* **Your assignment**
Using the line that contains "R1: 1.3k (+3V3, VMID) -> 1.3k (+3V3, AGND)" as the first line and the last line of the data as the final one, give every line in that range again exactly.

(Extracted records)
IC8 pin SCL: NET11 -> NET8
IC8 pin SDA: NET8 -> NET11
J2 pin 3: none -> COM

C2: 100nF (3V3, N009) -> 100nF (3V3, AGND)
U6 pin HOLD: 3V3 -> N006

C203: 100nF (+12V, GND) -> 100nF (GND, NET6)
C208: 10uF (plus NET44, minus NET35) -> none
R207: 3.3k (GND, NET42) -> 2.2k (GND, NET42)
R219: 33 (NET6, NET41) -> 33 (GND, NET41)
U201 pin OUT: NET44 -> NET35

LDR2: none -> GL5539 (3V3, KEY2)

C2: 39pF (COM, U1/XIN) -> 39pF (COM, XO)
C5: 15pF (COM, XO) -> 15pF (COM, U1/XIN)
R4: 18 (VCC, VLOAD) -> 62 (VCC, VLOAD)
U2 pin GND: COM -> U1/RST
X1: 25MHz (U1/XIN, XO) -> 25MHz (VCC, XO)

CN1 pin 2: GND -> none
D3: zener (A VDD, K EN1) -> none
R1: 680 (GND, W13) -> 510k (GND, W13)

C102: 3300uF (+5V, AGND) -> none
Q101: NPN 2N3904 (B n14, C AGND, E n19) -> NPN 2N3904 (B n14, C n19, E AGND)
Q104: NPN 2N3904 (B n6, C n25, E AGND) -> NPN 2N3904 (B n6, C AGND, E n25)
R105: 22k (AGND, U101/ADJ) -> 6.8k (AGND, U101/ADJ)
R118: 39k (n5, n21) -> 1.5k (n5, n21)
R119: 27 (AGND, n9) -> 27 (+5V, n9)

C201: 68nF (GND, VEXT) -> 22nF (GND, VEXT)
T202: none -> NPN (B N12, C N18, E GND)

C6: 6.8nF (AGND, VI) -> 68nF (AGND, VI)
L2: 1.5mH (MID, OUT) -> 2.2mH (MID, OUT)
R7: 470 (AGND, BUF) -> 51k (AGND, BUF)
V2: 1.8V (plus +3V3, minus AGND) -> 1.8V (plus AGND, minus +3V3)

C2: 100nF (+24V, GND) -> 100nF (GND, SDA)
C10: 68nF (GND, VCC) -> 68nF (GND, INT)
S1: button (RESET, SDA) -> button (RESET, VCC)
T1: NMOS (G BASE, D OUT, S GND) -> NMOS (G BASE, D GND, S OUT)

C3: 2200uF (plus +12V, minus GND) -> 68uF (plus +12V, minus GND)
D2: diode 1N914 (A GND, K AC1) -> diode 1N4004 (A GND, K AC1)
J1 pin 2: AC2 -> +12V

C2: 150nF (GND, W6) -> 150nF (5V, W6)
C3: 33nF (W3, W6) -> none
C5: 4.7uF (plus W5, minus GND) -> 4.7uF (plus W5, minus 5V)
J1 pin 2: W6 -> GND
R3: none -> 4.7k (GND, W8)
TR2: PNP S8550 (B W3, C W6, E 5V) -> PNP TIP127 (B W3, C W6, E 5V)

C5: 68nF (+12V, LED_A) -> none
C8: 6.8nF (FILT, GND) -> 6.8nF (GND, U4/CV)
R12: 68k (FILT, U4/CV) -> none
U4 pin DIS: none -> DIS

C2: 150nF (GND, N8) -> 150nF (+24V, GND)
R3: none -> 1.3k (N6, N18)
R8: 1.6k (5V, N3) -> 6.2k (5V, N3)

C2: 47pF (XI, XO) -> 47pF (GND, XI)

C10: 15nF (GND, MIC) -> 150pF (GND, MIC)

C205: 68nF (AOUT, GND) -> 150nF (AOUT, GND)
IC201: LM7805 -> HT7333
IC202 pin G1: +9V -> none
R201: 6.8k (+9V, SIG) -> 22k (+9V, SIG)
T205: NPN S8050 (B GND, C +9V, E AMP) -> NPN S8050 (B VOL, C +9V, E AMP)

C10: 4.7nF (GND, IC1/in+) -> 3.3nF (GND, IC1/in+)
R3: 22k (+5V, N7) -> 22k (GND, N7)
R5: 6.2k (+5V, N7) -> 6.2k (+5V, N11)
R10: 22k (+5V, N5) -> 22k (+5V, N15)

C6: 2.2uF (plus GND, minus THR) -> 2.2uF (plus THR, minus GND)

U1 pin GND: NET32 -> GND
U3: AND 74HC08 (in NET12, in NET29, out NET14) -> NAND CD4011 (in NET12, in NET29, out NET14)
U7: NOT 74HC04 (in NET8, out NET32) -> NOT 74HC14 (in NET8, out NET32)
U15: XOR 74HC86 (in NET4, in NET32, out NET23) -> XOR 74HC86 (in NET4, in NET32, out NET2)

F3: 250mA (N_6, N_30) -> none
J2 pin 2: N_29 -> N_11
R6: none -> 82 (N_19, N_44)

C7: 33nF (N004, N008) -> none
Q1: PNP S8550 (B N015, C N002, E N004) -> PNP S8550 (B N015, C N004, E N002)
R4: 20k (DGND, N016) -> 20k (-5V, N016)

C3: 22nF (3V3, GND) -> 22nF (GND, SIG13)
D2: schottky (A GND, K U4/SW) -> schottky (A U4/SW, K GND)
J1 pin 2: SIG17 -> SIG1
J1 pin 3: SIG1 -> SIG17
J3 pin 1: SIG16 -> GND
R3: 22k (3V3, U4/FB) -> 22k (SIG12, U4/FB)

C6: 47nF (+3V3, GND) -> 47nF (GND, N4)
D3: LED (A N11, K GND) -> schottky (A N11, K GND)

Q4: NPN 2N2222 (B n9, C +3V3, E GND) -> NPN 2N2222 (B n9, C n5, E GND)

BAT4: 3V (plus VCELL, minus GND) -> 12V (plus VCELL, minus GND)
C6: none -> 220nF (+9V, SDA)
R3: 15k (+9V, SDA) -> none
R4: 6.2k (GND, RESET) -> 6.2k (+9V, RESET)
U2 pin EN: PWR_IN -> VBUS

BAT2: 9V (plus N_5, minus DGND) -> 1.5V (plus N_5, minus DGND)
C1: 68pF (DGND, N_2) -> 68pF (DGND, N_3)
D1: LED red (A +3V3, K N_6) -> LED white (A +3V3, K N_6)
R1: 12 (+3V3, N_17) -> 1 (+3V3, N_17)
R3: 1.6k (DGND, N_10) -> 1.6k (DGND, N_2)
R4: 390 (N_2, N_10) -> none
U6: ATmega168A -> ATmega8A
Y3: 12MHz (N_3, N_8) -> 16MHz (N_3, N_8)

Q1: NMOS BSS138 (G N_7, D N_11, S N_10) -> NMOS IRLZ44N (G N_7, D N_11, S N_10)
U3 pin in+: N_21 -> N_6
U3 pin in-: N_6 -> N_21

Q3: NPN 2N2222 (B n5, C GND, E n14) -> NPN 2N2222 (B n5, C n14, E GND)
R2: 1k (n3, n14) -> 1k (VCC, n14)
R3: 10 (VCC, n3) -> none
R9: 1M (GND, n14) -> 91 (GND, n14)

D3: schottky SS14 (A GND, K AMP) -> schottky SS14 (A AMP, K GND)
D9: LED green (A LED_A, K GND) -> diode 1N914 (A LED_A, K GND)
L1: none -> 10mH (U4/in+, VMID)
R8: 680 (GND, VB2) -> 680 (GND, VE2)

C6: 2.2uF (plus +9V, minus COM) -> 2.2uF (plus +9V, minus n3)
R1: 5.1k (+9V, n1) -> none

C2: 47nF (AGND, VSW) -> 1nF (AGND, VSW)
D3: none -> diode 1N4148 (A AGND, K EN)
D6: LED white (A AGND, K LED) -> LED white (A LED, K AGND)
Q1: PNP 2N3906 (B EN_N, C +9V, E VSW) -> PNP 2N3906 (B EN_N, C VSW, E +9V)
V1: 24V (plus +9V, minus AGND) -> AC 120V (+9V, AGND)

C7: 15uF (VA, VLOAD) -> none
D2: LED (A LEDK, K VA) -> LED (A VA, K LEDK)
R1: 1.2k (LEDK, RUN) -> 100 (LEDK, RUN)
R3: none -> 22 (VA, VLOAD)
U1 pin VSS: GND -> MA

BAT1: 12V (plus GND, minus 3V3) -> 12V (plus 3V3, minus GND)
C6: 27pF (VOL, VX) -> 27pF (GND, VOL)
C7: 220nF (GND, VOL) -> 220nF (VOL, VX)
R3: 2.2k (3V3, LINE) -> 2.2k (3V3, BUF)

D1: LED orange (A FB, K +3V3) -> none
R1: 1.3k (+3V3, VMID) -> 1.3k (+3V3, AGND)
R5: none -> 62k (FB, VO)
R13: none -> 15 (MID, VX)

* **Answer space**
R1: 1.3k (+3V3, VMID) -> 1.3k (+3V3, AGND)
R5: none -> 62k (FB, VO)
R13: none -> 15 (MID, VX)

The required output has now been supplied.